• DATA EXCERPT:
*** Begin section ***

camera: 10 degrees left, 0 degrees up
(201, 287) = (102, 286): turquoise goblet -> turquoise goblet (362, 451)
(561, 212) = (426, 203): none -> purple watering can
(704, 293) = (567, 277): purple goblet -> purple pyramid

*** End section ***

• WHAT IS REQUIRED:
Set all of the material down once more, unchanged.

• TASK ANSWER:
camera: 10 degrees left, 0 degrees up
(201, 287) = (102, 286): turquoise goblet -> turquoise goblet (362, 451)
(561, 212) = (426, 203): none -> purple watering can
(704, 293) = (567, 277): purple goblet -> purple pyramid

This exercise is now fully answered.